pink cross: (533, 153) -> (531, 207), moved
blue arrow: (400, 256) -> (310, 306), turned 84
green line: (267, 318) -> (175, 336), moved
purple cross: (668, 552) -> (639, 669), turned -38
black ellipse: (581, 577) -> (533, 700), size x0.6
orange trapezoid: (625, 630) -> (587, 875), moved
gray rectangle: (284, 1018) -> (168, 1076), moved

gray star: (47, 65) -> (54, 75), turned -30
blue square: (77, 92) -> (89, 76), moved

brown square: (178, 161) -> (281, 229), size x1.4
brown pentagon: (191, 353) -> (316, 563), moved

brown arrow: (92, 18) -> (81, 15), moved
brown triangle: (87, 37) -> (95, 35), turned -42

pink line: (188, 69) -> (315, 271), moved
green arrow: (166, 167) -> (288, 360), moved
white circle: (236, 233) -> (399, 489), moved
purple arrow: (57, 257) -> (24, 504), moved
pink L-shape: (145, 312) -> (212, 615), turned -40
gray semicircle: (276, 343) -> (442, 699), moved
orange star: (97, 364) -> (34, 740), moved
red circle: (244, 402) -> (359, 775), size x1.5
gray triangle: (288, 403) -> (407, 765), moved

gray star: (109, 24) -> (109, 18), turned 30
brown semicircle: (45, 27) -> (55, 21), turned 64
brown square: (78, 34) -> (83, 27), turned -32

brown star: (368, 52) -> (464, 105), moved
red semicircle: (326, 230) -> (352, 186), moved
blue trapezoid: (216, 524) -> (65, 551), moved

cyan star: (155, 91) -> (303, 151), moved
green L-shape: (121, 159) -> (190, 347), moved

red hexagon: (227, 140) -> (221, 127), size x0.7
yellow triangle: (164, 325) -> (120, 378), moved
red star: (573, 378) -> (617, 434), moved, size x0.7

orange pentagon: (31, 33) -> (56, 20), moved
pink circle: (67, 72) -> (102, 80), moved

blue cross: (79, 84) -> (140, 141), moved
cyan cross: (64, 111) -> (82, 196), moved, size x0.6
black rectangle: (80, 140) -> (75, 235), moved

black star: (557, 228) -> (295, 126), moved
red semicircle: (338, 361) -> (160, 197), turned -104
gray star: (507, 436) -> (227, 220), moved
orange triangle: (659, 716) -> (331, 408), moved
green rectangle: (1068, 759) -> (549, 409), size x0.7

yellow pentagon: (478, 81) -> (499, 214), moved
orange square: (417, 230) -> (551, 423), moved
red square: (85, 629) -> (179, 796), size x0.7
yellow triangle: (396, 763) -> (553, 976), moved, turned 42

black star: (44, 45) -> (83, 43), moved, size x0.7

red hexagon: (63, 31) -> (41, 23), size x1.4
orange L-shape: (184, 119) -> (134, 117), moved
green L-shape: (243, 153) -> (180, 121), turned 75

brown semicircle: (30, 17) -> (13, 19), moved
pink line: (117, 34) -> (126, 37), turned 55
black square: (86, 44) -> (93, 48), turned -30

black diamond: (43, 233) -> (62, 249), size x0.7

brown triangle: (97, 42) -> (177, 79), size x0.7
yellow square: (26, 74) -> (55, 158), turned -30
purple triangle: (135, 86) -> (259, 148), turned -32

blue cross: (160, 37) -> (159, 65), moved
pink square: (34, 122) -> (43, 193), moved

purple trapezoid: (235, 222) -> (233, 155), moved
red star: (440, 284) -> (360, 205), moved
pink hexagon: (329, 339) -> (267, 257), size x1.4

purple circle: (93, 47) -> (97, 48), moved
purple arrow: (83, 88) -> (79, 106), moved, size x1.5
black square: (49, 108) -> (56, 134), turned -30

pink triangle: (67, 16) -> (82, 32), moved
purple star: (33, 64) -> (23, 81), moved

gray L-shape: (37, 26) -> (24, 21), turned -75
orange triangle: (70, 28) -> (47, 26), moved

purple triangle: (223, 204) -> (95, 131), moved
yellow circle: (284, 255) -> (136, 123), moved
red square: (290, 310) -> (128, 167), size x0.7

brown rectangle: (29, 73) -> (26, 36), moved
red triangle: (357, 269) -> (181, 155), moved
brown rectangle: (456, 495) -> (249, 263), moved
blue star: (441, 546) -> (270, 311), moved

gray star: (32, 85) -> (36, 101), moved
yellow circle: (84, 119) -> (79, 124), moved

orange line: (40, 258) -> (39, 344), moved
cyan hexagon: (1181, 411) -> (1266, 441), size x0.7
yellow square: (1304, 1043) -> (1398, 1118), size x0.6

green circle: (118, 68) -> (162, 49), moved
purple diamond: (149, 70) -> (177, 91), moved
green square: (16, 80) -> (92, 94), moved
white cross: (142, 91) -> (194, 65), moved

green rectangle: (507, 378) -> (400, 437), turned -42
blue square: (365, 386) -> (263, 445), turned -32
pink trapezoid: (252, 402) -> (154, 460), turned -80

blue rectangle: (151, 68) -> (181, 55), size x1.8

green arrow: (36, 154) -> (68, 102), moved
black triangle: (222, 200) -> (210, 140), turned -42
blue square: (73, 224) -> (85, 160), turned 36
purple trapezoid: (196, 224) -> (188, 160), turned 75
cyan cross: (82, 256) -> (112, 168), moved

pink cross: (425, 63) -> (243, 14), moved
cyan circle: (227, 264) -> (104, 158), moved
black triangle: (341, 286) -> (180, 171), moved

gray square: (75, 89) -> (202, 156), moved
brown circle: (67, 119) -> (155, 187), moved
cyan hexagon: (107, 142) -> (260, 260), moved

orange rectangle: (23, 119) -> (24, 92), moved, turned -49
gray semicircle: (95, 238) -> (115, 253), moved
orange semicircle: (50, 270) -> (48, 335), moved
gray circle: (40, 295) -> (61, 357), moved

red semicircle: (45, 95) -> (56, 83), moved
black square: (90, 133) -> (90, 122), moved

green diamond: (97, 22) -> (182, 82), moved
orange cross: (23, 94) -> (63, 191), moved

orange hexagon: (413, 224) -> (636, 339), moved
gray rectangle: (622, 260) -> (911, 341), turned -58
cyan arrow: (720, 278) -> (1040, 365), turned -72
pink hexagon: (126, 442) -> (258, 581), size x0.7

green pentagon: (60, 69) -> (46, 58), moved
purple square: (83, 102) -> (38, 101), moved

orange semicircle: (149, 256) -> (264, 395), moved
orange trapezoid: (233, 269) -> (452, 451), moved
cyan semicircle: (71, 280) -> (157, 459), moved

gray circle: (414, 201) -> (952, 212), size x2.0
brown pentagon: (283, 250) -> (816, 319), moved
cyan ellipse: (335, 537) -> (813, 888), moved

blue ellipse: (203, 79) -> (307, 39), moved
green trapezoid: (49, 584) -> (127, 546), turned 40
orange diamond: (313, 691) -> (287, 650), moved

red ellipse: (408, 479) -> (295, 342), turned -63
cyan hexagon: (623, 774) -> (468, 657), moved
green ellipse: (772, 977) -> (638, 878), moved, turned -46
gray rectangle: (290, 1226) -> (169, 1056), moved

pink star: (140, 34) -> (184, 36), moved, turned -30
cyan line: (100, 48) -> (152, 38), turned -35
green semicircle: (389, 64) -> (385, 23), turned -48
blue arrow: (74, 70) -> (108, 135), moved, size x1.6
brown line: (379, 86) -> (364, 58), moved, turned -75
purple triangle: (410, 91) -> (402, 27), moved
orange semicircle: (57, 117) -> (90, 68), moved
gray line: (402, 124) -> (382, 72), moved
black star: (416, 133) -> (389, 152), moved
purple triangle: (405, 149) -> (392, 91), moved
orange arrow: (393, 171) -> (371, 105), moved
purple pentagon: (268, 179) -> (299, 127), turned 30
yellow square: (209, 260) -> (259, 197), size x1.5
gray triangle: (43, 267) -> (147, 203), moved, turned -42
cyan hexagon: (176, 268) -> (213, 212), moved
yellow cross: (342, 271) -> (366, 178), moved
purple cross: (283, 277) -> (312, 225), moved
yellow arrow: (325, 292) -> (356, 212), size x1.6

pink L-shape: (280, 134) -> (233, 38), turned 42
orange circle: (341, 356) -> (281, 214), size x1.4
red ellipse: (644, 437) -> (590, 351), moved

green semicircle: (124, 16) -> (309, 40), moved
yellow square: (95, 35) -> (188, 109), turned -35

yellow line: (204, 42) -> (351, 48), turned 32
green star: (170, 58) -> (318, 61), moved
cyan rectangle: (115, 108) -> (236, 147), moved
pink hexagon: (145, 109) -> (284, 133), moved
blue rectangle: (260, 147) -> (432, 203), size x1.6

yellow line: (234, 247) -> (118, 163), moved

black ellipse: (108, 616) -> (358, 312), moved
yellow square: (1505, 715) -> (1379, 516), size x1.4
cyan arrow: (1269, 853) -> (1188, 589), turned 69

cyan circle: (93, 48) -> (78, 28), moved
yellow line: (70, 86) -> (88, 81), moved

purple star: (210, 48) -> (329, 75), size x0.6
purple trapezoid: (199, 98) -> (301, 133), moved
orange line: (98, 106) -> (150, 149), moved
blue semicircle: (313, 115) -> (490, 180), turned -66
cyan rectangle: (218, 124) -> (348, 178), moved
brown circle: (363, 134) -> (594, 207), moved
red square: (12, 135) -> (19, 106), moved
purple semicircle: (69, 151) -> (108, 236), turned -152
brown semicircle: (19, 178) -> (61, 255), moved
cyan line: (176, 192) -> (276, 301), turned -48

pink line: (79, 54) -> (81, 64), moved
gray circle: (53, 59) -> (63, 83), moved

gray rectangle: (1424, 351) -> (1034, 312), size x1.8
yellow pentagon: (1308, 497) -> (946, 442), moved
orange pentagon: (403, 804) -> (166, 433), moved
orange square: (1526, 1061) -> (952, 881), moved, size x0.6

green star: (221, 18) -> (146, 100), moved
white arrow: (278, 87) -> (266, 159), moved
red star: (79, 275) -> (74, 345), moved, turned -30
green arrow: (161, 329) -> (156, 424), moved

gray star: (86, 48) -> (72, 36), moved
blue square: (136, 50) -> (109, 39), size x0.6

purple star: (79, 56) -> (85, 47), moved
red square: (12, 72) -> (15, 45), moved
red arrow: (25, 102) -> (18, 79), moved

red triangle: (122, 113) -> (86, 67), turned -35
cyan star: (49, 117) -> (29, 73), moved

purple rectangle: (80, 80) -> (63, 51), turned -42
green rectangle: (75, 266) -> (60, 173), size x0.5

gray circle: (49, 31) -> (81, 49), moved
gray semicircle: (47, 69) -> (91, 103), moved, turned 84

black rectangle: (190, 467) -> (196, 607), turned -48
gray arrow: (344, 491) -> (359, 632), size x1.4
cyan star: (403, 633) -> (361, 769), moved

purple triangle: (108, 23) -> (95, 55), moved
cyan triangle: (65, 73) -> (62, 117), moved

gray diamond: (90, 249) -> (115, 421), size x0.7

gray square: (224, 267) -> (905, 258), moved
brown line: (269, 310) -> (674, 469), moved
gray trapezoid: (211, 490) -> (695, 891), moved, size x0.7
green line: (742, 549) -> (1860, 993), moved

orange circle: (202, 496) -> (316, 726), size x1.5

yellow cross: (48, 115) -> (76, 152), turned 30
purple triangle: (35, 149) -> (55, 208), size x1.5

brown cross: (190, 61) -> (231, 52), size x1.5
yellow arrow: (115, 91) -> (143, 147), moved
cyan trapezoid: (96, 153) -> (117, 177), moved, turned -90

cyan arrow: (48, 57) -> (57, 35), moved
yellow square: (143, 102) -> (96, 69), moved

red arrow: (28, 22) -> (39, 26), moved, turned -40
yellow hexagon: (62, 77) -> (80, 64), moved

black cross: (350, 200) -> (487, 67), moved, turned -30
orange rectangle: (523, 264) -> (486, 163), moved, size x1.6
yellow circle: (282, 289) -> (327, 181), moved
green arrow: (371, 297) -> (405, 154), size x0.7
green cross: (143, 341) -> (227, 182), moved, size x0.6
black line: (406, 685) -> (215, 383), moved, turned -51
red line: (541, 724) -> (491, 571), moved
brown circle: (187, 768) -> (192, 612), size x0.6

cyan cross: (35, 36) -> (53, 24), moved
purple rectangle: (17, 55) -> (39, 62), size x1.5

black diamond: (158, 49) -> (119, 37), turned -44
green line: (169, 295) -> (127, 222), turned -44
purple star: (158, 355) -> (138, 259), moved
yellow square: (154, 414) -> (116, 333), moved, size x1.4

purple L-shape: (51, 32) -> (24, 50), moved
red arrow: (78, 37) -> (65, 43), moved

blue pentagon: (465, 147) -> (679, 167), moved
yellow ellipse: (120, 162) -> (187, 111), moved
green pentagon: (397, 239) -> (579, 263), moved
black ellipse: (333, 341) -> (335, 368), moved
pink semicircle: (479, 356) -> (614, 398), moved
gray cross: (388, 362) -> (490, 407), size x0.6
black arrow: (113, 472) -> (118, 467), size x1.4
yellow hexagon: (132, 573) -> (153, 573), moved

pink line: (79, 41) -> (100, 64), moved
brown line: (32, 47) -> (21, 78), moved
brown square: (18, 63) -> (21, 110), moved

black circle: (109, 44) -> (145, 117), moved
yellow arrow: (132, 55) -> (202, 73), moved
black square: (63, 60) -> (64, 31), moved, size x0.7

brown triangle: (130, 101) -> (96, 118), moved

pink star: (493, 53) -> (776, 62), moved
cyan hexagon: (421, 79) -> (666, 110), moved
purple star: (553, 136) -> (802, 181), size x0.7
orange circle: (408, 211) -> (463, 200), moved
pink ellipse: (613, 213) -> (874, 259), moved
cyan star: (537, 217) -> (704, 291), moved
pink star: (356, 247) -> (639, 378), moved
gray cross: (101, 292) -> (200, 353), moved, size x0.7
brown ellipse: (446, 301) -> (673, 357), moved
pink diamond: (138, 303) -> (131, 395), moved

**What the task asks**
From the entries above, select each line containing the string "ellipse".

**Answer section**
black ellipse: (581, 577) -> (533, 700), size x0.6
cyan ellipse: (335, 537) -> (813, 888), moved
blue ellipse: (203, 79) -> (307, 39), moved
red ellipse: (408, 479) -> (295, 342), turned -63
green ellipse: (772, 977) -> (638, 878), moved, turned -46
red ellipse: (644, 437) -> (590, 351), moved
black ellipse: (108, 616) -> (358, 312), moved
yellow ellipse: (120, 162) -> (187, 111), moved
black ellipse: (333, 341) -> (335, 368), moved
pink ellipse: (613, 213) -> (874, 259), moved
brown ellipse: (446, 301) -> (673, 357), moved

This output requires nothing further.